Dataset extract -
■ ■ ■ ■ ■
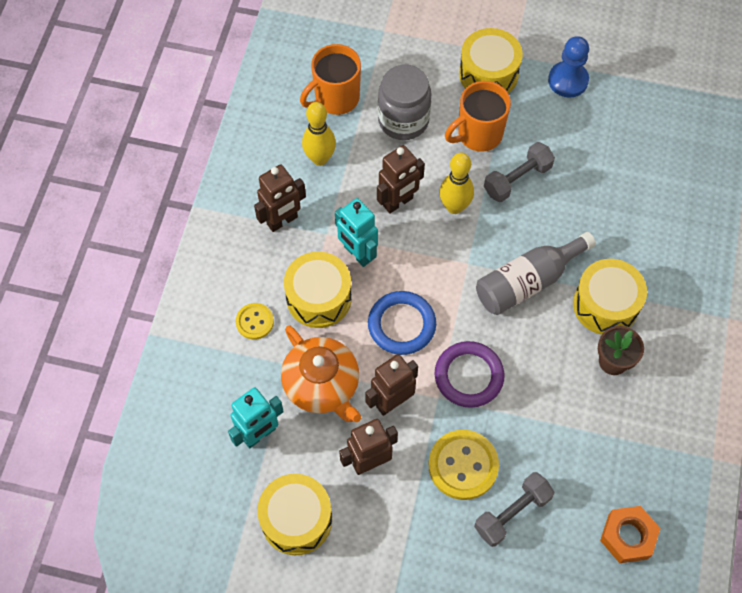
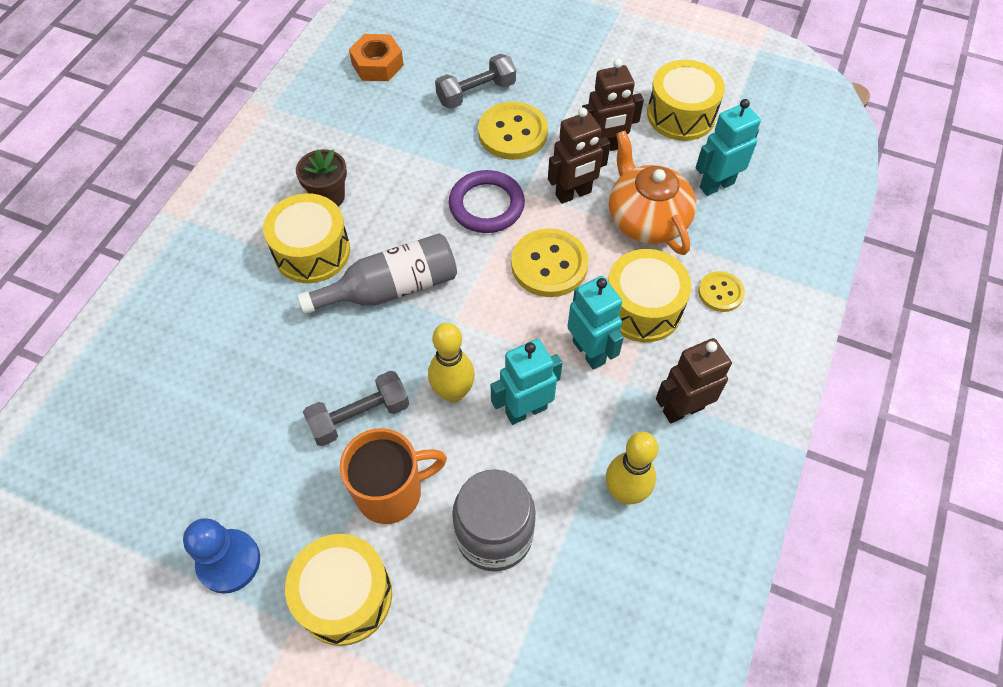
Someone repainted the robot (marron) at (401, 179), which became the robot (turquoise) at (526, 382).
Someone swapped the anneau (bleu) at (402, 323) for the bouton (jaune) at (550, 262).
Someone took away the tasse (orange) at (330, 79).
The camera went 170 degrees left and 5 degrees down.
■ ■ ■ ■ ■
About this exercise - A word-for-word copy of the listing is needed, with no pictures in it.

Exercise output -
Someone repainted the robot (marron) at (401, 179), which became the robot (turquoise) at (526, 382).
Someone swapped the anneau (bleu) at (402, 323) for the bouton (jaune) at (550, 262).
Someone took away the tasse (orange) at (330, 79).
The camera went 170 degrees left and 5 degrees down.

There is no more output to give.